• [Prompt]: A word-for-word reproduction of the data below is needed, with no pictures in it.

[Extracted data entries]

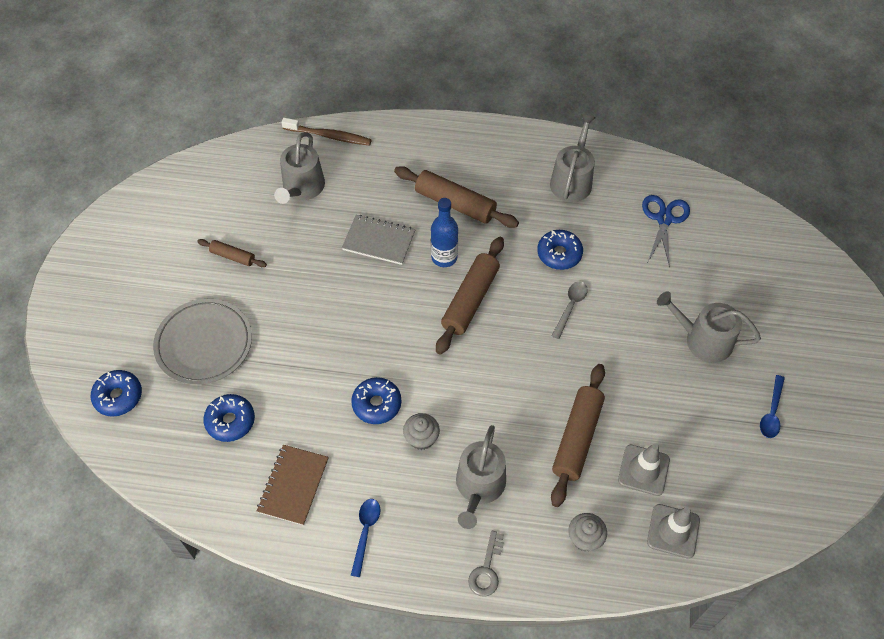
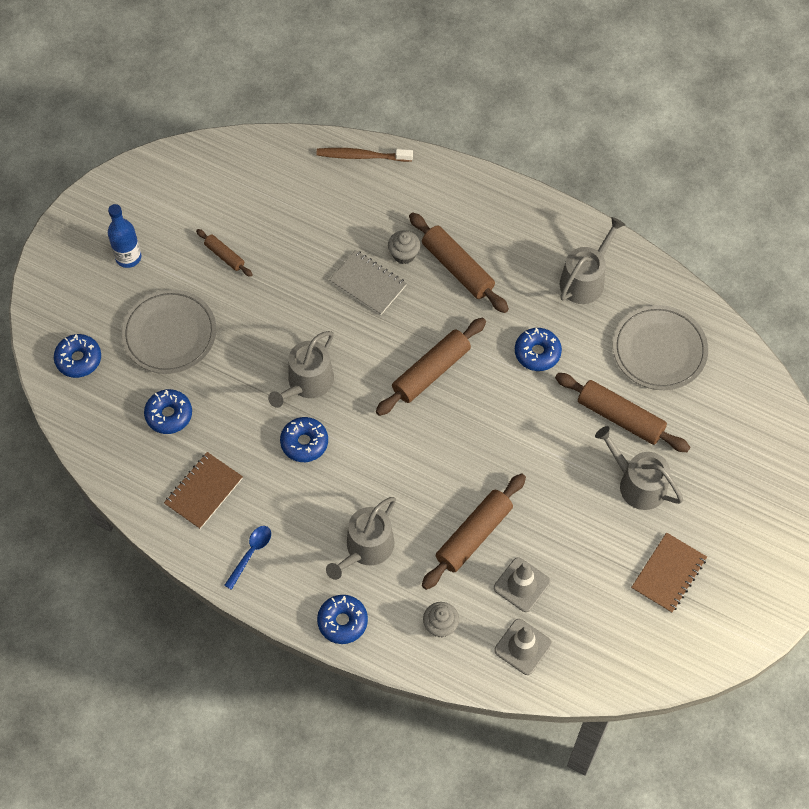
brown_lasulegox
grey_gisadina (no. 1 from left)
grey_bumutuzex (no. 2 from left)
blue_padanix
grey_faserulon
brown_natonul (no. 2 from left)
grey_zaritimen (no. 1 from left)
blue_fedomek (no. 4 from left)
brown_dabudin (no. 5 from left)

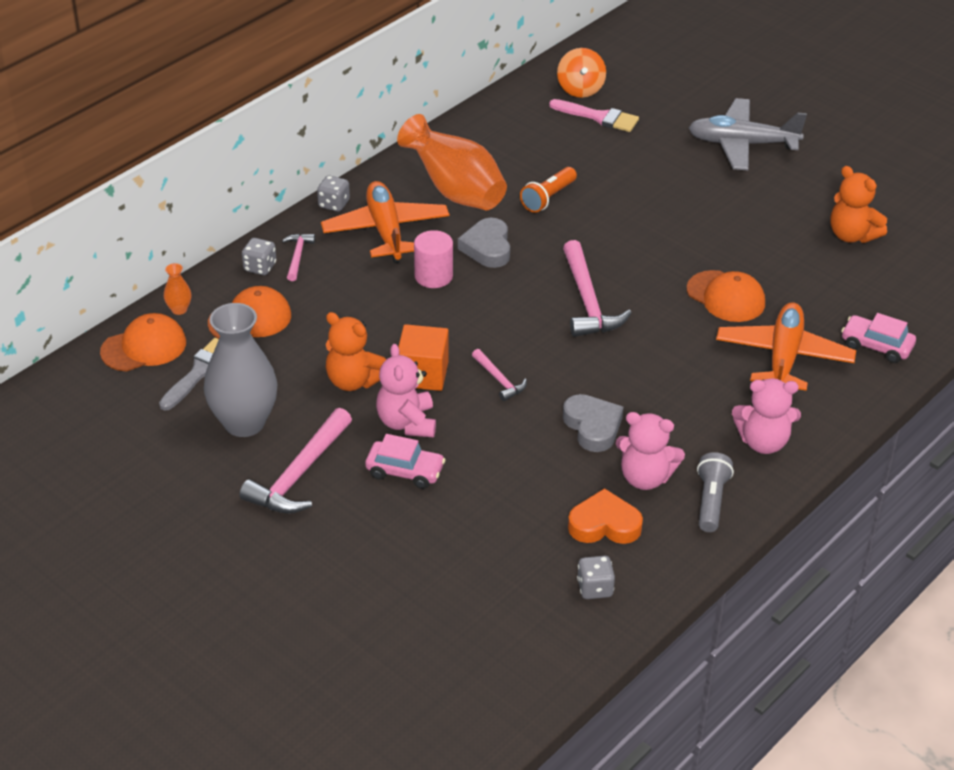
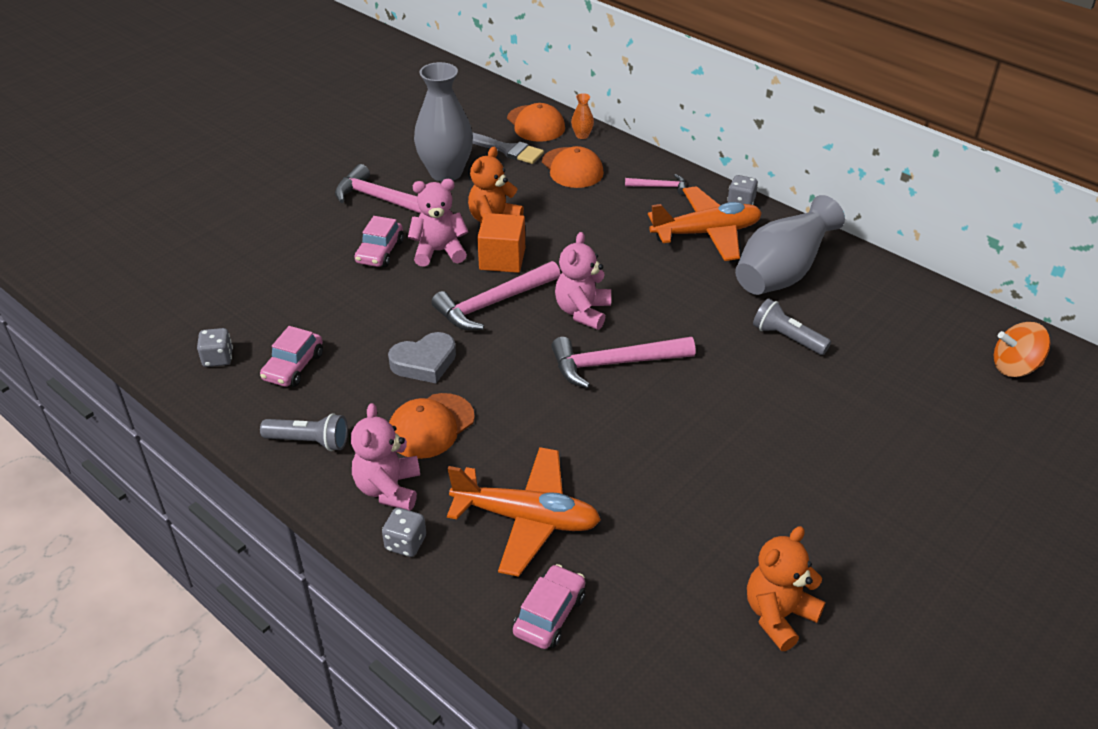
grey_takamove
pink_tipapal
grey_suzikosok (no. 2 from left)
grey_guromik (no. 2 from left)
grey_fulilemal (no. 1 from left in the first image)
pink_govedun
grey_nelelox (no. 2 from left)
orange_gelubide (no. 1 from left)
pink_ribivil (no. 2 from left)
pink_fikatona (no. 3 from left)
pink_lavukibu (no. 1 from left)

• [Solution below]:
brown_lasulegox
grey_gisadina (no. 1 from left)
grey_bumutuzex (no. 2 from left)
blue_padanix
grey_faserulon
brown_natonul (no. 2 from left)
grey_zaritimen (no. 1 from left)
blue_fedomek (no. 4 from left)
brown_dabudin (no. 5 from left)

grey_takamove
pink_tipapal
grey_suzikosok (no. 2 from left)
grey_guromik (no. 2 from left)
grey_fulilemal (no. 1 from left in the first image)
pink_govedun
grey_nelelox (no. 2 from left)
orange_gelubide (no. 1 from left)
pink_ribivil (no. 2 from left)
pink_fikatona (no. 3 from left)
pink_lavukibu (no. 1 from left)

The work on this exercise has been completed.